▶ [TASK STATEMENT] Determine which lines of the records include the word "toothbrush", and copy them.

(Recorded data)
════════════════

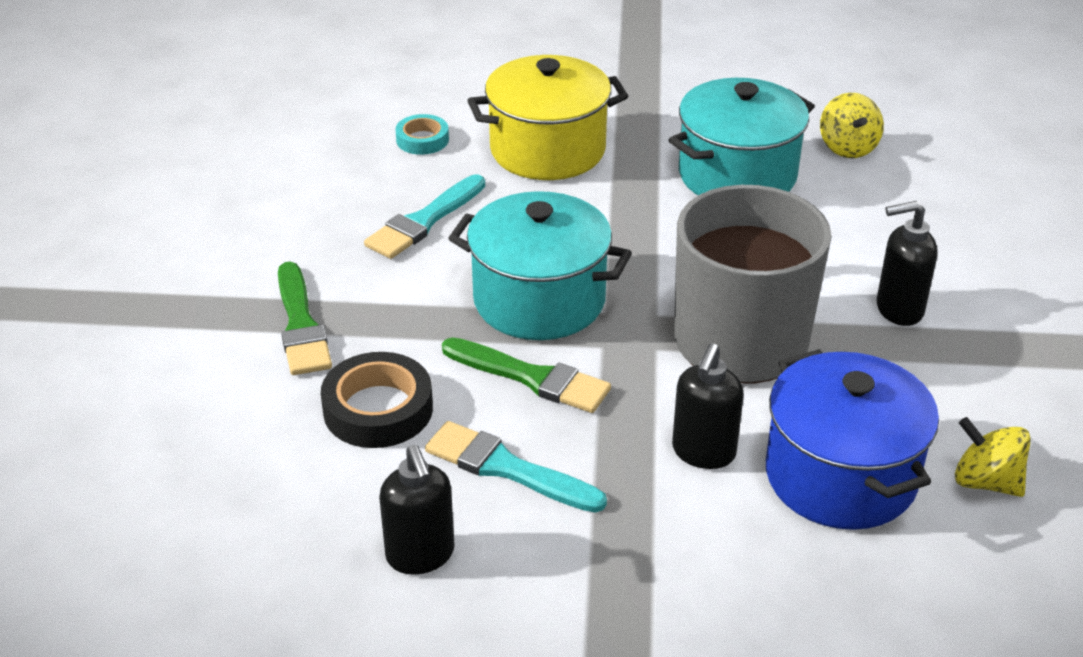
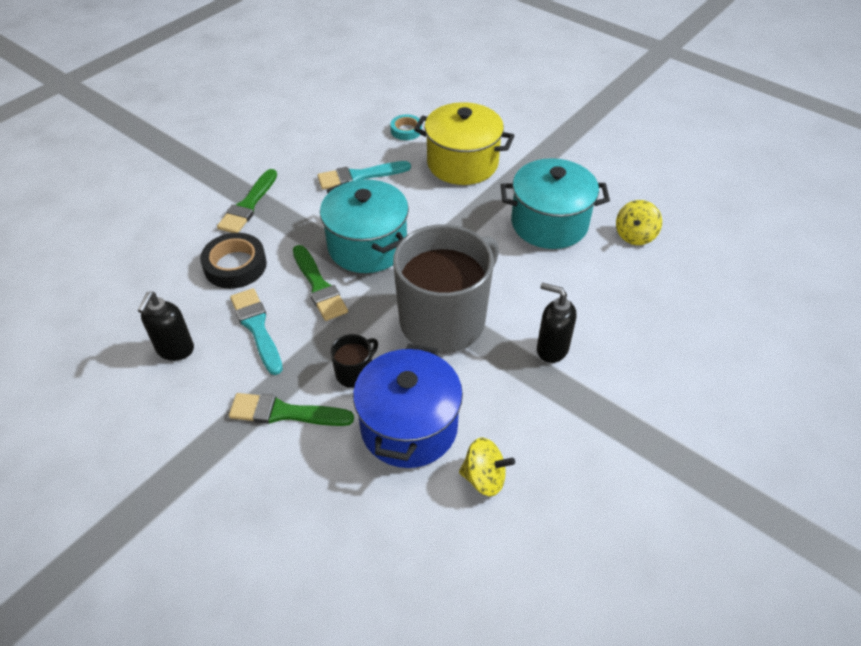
camera: 35 degrees right, 10 degrees up
(670, 546) = (285, 413): none -> green brush
(703, 453) = (355, 373): black soap dispenser -> black mug
(986, 482) = (484, 478): yellow spinning top -> yellow spinning top turned 120 degrees clockwise

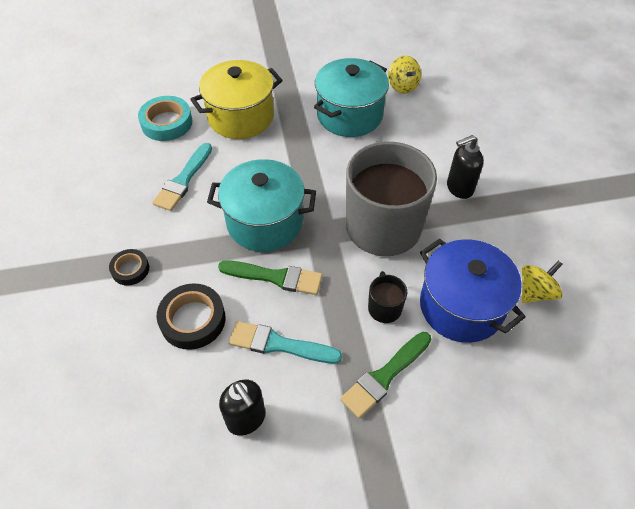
camera: 50 degrees left, 5 degrees up
(248, 205) = (130, 269): green brush -> black tape
(406, 130) = (167, 123): turquoise tape -> turquoise tape, size x1.65

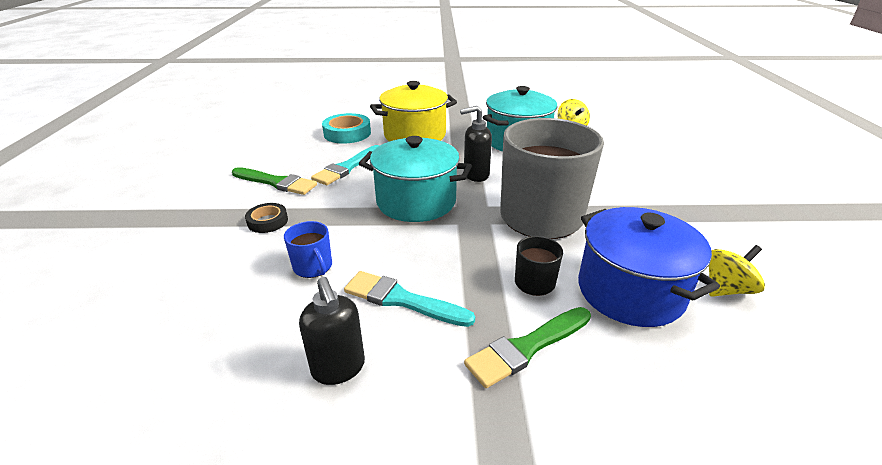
camera: 10 degrees right, 20 degrees down
(193, 320) = (313, 267): black tape -> blue mug
(275, 277) = (415, 243): green brush -> green brush (276, 182)
(459, 188) = (627, 196): black soap dispenser -> black soap dispenser (475, 175)

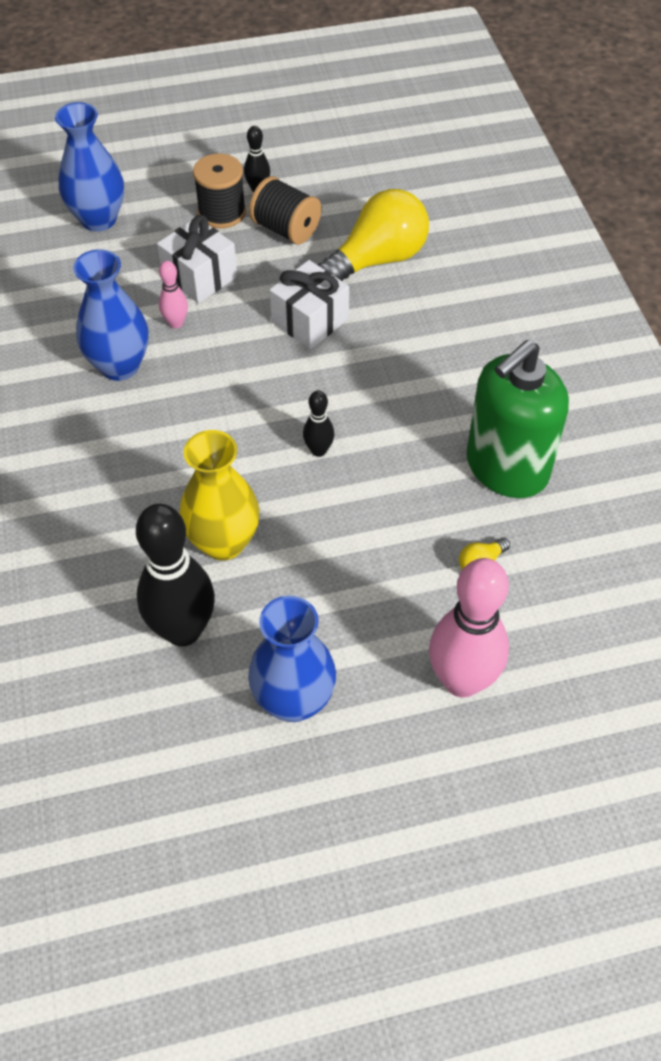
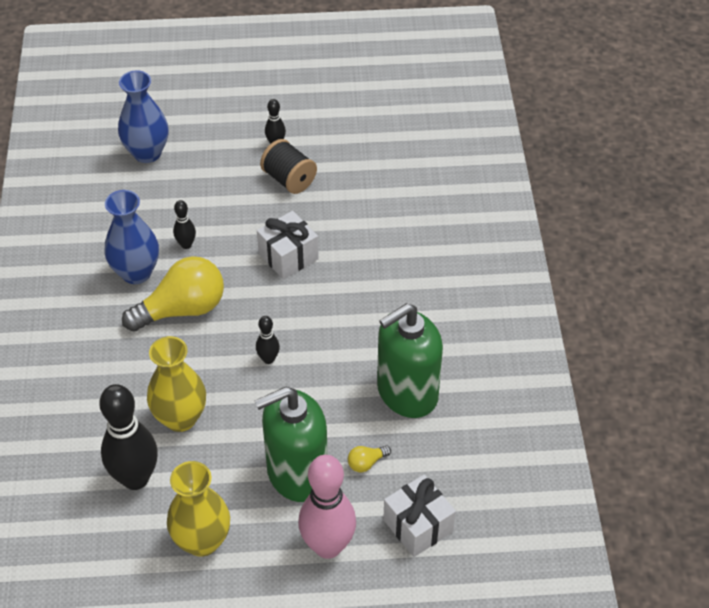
camera: 10 degrees right, 5 degrees down
(176, 323) = (186, 245): pink bowling pin -> black bowling pin
(200, 276) = (213, 210): white gift -> white gift (418, 526)
(222, 212) = (243, 159): black spool -> none
(293, 700) = (202, 541): blue vase -> yellow vase
(377, 260) = (353, 214): yellow light bulb -> yellow light bulb (182, 309)
(395, 591) = (297, 473): none -> green soap dispenser

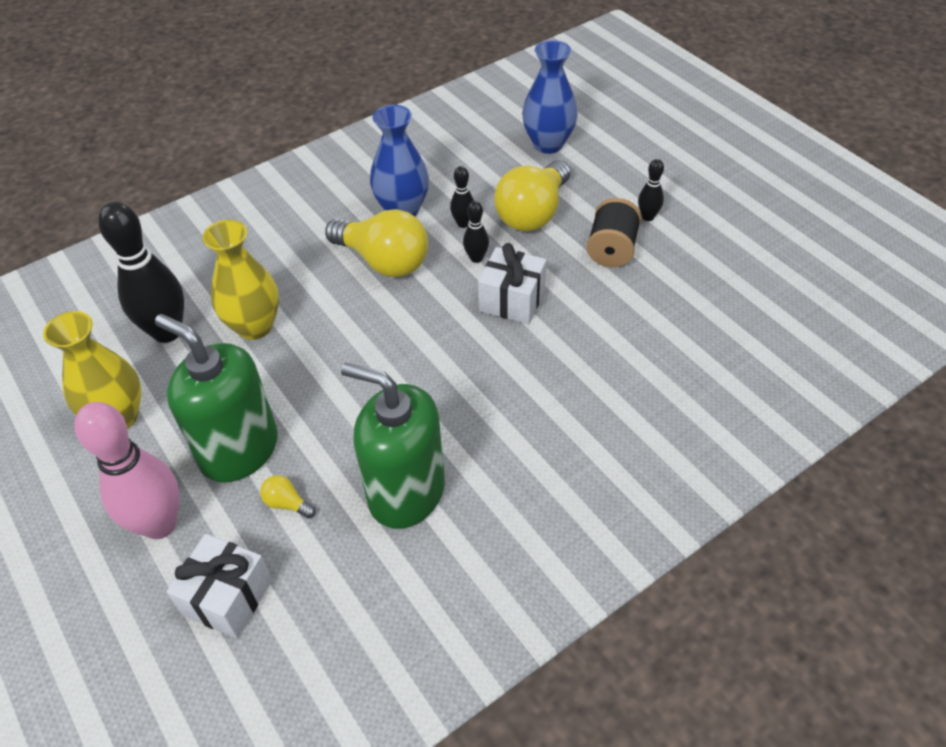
camera: 60 degrees right, 0 degrees up
(213, 200) = (533, 213): none -> yellow light bulb
(268, 359) = (369, 352): black bowling pin -> black bowling pin (476, 258)

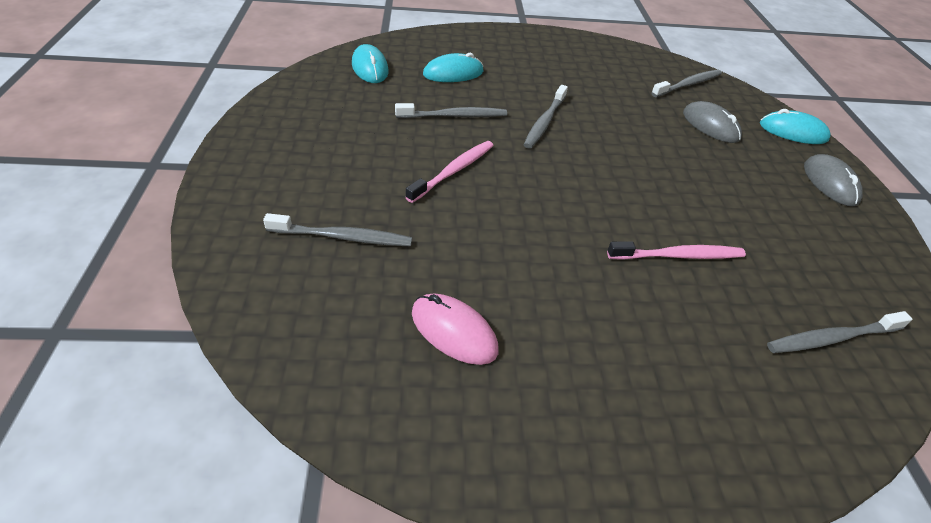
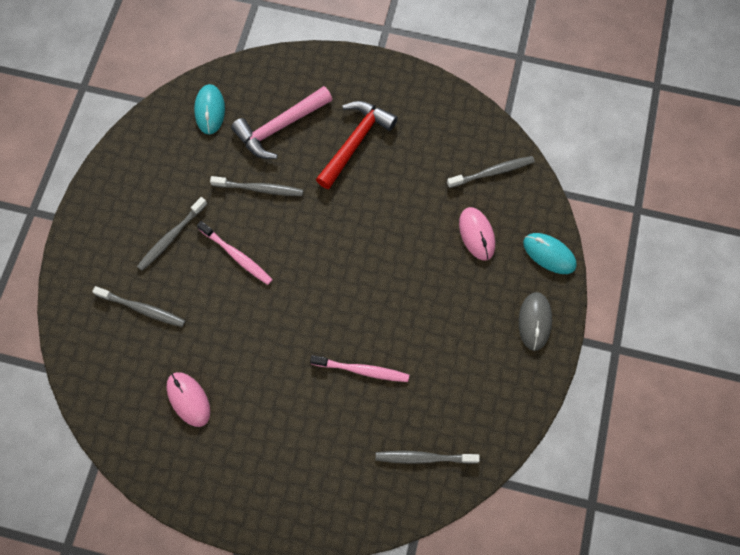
camera: 20 degrees right, 25 degrees up
(453, 73) = (279, 127): turquoise mouse -> pink hammer
(454, 171) = (237, 256): pink toothbrush -> pink toothbrush turned 75 degrees clockwise
(539, 76) = (355, 141): none -> red hammer
(544, 122) = (332, 208): grey toothbrush -> grey toothbrush (171, 237)
(710, 126) = (476, 234): grey mouse -> pink mouse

════════════════

▶ [RESULT]
(454, 171) = (237, 256): pink toothbrush -> pink toothbrush turned 75 degrees clockwise
(544, 122) = (332, 208): grey toothbrush -> grey toothbrush (171, 237)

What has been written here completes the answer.